**Your goal**
If a record contains a picture, drop the picture and copy everything else exactly.

====== Dataset entries

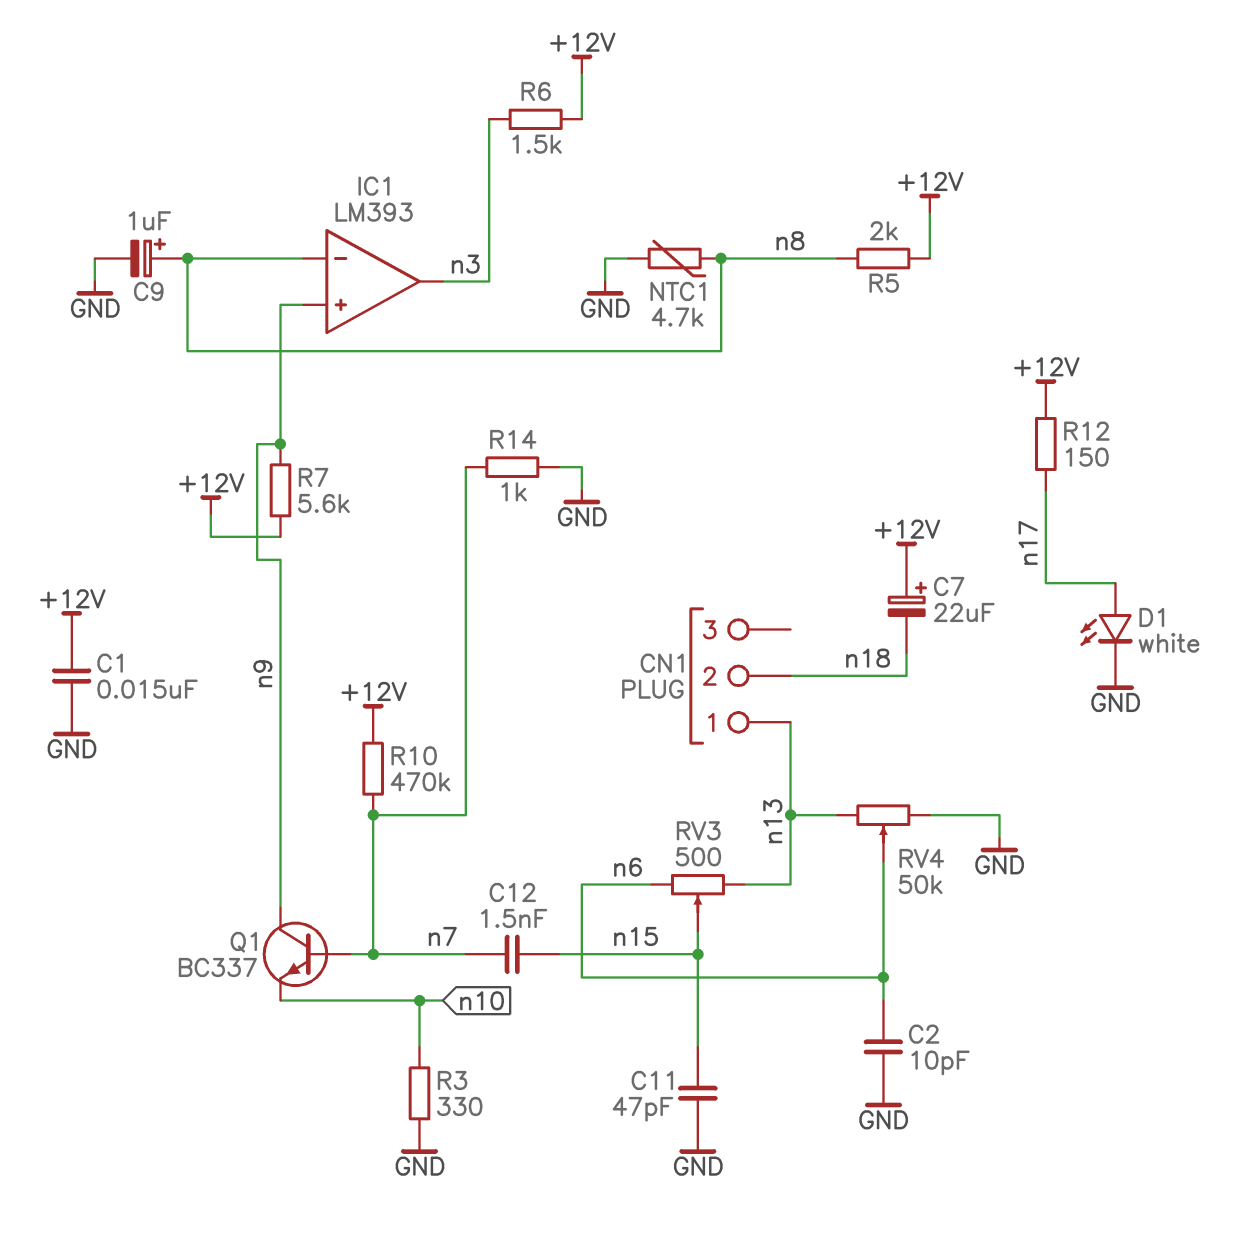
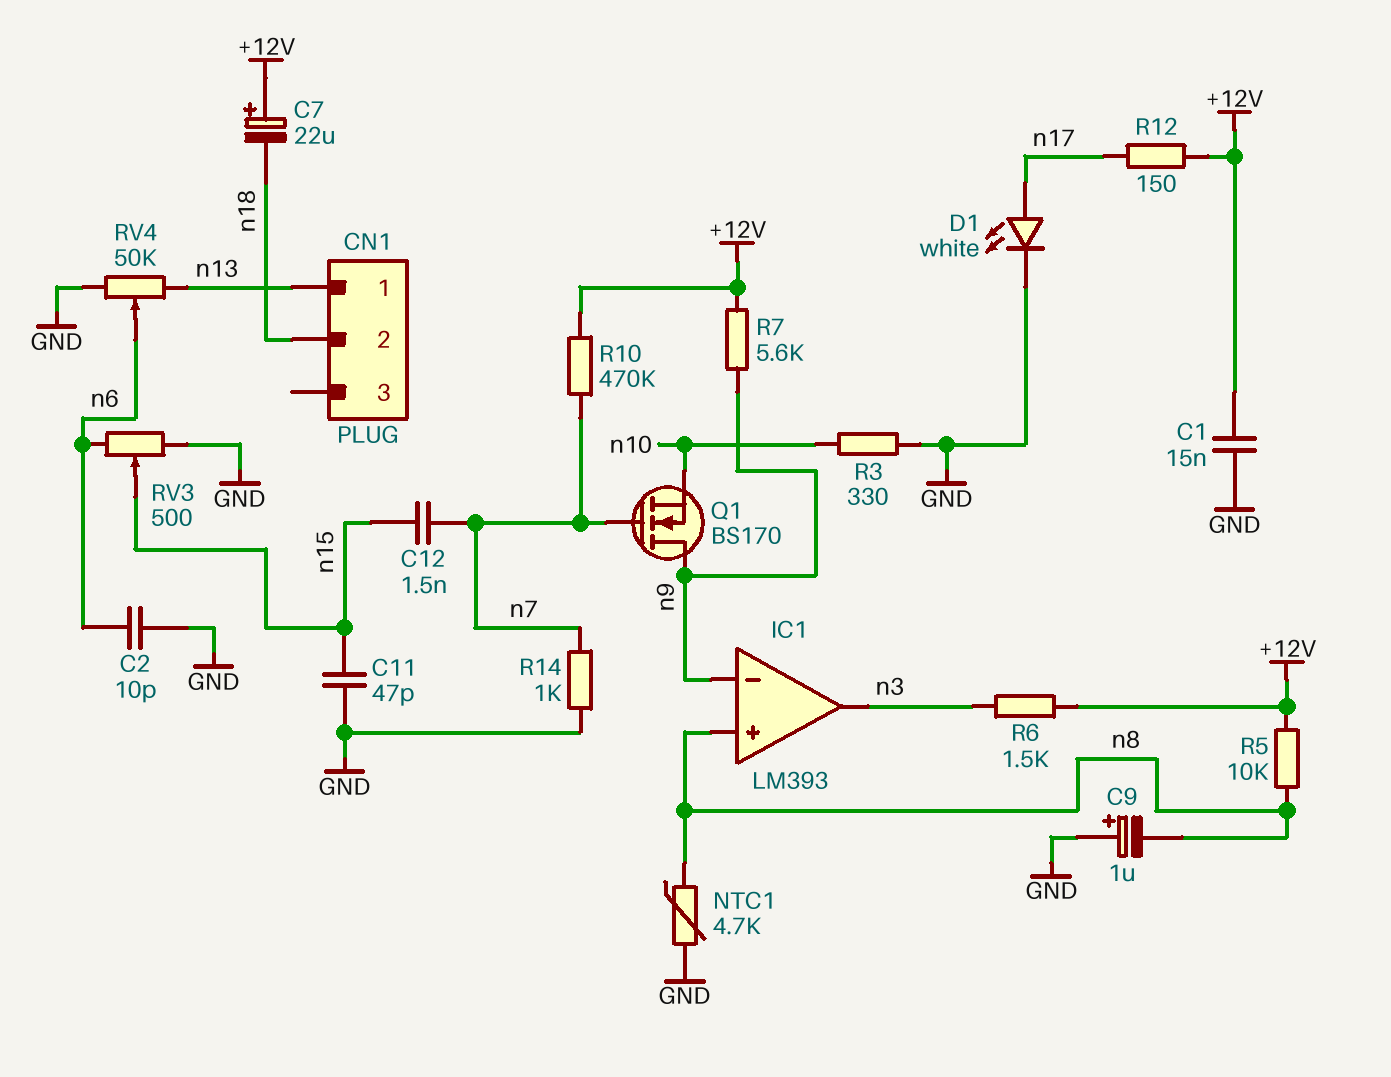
C9: 1uF (plus n8, minus GND) -> 1uF (plus GND, minus n8)
IC1 pin in+: n9 -> n8
IC1 pin in-: n8 -> n9
Q1: NPN BC337 (B n7, C n9, E n10) -> NMOS BS170 (G n7, D n9, S n10)
R5: 2k (+12V, n8) -> 10k (+12V, n8)
RV3: 500 (n6, n13, wiper n15) -> 500 (GND, n6, wiper n15)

============

**Result for this exercise**
C9: 1uF (plus n8, minus GND) -> 1uF (plus GND, minus n8)
IC1 pin in+: n9 -> n8
IC1 pin in-: n8 -> n9
Q1: NPN BC337 (B n7, C n9, E n10) -> NMOS BS170 (G n7, D n9, S n10)
R5: 2k (+12V, n8) -> 10k (+12V, n8)
RV3: 500 (n6, n13, wiper n15) -> 500 (GND, n6, wiper n15)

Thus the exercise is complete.